(Records from a collection)
###

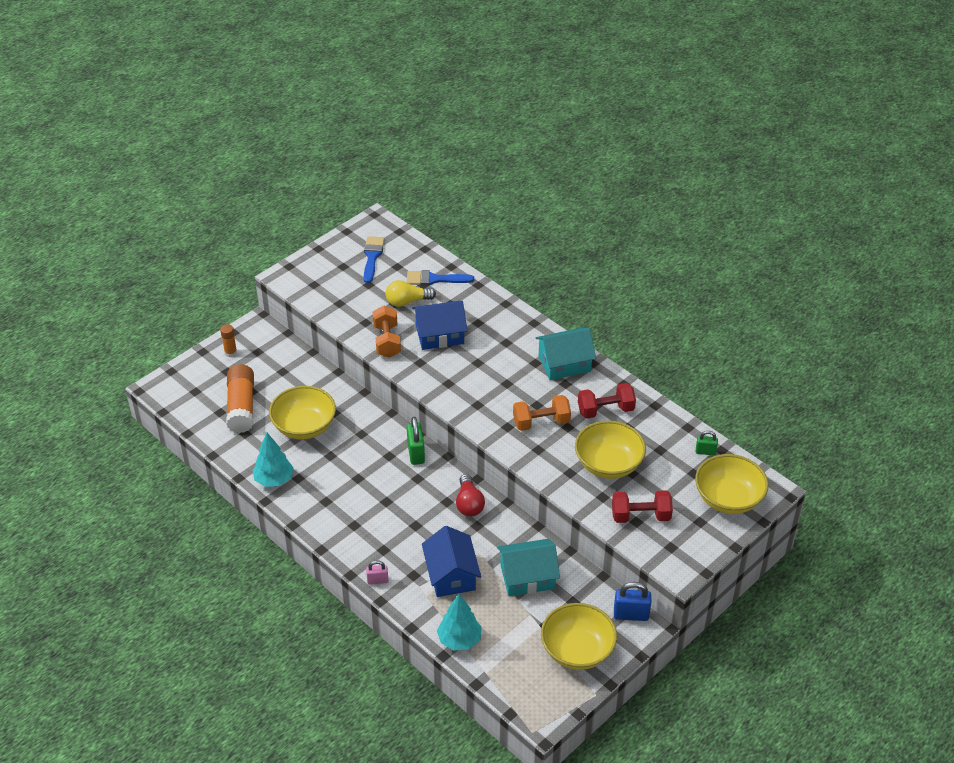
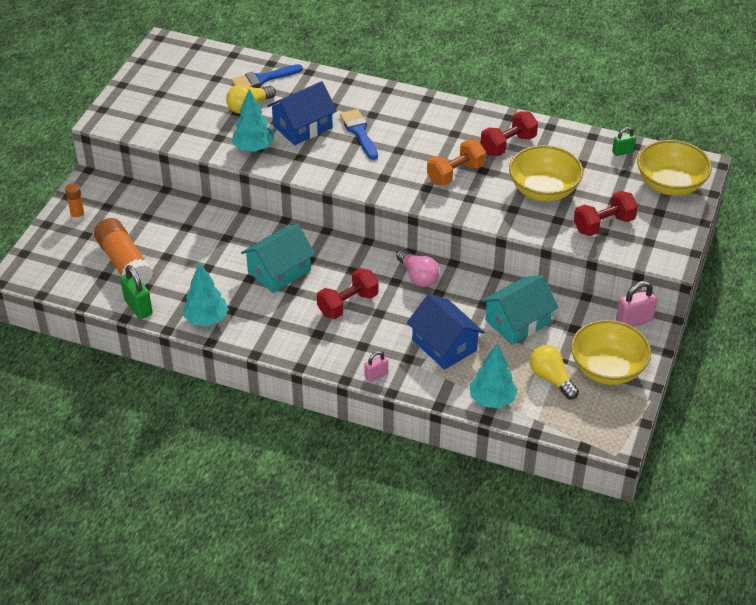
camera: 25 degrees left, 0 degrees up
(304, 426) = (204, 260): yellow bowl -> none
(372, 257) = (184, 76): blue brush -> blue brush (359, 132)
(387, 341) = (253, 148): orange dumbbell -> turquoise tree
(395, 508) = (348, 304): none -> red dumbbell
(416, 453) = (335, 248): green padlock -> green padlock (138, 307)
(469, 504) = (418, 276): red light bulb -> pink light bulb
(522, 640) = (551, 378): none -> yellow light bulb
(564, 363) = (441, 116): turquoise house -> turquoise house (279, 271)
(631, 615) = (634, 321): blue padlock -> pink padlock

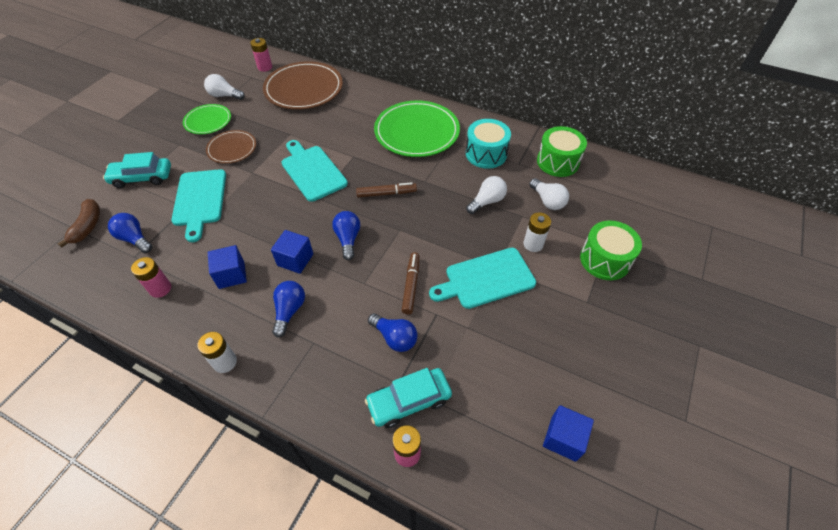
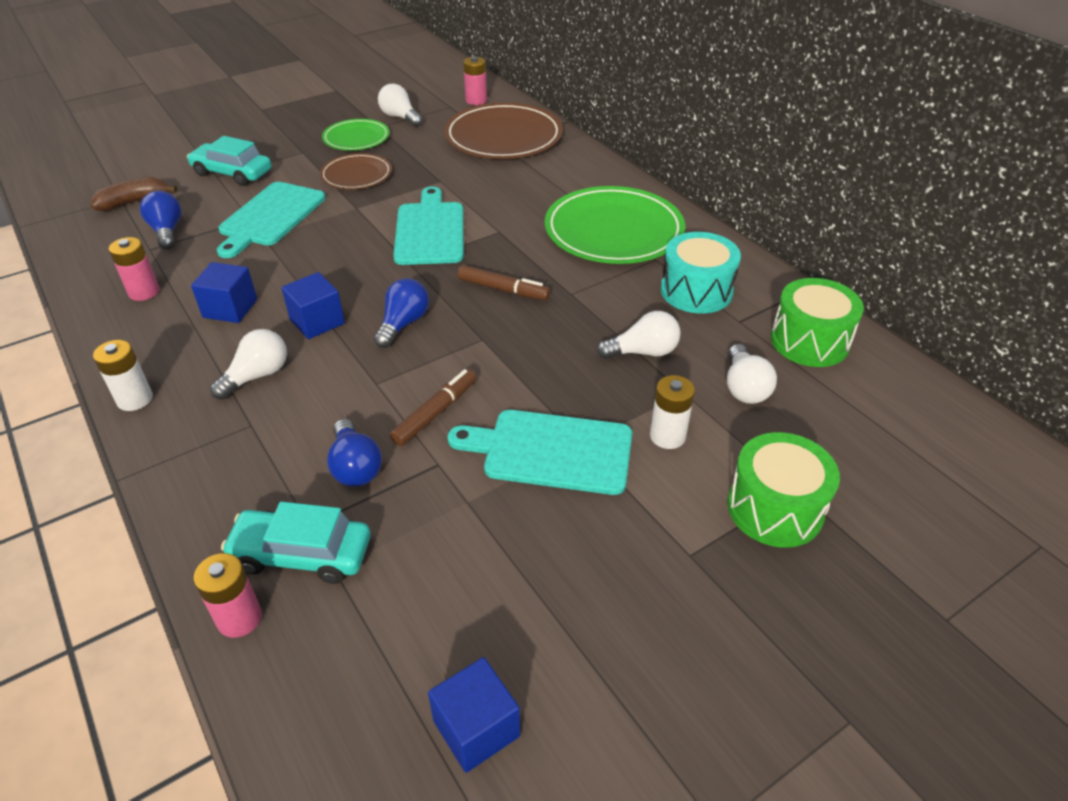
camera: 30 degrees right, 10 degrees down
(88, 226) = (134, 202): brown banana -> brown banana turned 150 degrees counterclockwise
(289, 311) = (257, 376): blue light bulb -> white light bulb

###

State how many lines of the entries above include the word "pink", offering no text other than the number.

2